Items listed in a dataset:
[Start of Attachment]

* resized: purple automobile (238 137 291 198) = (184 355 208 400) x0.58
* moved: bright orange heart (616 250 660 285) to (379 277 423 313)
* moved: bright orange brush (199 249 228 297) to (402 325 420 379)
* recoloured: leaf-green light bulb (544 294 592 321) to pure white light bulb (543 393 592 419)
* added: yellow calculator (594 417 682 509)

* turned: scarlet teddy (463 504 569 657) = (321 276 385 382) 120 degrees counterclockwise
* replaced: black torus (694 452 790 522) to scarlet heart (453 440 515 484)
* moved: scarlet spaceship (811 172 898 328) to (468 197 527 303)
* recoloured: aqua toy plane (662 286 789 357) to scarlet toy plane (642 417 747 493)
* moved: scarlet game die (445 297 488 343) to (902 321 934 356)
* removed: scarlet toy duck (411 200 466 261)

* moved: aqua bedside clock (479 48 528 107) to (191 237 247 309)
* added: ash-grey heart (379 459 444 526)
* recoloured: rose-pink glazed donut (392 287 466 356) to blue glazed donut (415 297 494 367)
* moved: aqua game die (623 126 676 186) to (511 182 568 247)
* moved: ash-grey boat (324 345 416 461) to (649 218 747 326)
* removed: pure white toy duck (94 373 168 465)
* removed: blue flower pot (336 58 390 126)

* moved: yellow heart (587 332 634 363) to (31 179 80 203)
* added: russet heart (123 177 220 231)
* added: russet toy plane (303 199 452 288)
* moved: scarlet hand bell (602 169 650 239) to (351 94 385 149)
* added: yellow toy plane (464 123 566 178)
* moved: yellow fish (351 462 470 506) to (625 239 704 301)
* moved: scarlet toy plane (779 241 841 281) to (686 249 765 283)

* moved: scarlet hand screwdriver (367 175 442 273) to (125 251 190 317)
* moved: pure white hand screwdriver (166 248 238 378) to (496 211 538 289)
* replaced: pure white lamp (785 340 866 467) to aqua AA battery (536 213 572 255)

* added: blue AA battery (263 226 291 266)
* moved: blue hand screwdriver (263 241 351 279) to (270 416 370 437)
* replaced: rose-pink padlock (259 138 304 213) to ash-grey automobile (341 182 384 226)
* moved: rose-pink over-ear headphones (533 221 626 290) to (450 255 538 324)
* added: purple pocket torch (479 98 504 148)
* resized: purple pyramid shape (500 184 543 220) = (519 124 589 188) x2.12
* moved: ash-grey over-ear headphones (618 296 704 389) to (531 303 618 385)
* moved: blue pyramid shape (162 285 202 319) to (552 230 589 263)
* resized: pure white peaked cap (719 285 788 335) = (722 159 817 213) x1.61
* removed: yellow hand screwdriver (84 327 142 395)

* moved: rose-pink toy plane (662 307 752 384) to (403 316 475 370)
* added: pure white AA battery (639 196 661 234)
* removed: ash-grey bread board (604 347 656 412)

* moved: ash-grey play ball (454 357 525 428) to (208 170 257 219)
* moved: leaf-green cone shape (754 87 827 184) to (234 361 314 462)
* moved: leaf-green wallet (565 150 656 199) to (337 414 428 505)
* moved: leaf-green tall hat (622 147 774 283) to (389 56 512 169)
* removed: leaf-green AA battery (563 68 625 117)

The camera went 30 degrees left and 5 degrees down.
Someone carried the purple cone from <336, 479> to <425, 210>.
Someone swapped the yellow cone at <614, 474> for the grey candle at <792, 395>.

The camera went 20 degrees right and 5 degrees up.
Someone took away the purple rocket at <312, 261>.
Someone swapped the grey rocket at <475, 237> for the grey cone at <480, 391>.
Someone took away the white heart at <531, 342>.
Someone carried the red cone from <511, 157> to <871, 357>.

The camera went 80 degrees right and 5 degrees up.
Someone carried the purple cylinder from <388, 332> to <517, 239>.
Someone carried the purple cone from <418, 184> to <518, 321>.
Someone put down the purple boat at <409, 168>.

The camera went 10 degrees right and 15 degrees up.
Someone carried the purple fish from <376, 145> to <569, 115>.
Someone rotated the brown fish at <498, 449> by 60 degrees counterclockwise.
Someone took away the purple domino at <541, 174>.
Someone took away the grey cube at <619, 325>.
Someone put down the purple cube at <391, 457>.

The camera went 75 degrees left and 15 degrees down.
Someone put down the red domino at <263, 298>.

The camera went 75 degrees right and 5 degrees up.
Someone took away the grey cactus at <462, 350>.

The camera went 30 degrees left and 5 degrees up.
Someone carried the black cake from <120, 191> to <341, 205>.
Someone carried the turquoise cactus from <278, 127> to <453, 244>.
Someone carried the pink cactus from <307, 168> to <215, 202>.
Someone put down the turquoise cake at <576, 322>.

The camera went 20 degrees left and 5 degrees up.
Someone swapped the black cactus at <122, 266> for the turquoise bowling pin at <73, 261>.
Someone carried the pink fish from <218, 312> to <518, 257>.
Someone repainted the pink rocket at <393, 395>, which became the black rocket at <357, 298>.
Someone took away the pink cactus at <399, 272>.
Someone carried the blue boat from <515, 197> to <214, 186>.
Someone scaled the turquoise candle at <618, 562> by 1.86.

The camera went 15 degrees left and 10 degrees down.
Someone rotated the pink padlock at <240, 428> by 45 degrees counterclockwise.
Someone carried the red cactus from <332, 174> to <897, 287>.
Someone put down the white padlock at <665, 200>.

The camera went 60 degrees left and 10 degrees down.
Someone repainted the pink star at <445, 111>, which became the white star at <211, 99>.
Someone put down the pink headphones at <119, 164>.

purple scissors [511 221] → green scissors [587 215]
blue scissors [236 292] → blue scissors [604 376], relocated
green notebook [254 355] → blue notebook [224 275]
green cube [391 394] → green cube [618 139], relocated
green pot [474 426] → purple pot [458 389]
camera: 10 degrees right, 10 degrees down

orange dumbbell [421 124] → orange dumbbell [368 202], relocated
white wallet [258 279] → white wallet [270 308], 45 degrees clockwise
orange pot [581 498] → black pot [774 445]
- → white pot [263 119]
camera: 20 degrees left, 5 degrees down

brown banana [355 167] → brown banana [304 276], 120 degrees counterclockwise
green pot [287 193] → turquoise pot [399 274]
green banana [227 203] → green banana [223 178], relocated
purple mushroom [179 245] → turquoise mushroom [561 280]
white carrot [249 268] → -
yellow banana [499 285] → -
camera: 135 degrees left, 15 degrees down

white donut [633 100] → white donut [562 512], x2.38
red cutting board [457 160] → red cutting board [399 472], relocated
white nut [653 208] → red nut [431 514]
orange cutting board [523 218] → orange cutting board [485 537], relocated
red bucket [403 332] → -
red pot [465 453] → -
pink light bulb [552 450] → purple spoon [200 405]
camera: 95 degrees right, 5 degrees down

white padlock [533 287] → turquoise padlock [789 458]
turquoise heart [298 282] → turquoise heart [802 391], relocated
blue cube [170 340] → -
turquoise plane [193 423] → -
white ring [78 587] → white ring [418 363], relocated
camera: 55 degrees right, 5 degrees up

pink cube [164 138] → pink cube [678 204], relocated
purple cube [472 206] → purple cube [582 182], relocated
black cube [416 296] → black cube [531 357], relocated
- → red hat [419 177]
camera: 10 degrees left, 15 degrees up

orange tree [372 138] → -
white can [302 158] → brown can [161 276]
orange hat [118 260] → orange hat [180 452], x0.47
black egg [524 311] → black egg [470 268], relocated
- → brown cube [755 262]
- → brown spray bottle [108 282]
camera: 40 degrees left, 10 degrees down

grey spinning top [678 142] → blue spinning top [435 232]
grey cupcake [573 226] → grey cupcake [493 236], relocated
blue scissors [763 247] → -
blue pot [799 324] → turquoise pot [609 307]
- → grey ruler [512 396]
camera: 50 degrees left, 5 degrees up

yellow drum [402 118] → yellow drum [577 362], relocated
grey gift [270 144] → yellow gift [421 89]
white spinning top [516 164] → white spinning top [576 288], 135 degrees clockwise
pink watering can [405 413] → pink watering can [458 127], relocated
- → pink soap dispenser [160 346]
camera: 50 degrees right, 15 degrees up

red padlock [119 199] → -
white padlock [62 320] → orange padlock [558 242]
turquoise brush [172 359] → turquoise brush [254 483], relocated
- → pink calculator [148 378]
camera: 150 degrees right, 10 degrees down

[End of Attachment]

AIM OF THE TASK :: Could you reproduce exactly the lines of the entries above, from the one with "green cube [391" through the one with "green pot [474 426] → purple pot [458 389]", and nothing else?

REPLY TO THE EXERCISE ::
green cube [391 394] → green cube [618 139], relocated
green pot [474 426] → purple pot [458 389]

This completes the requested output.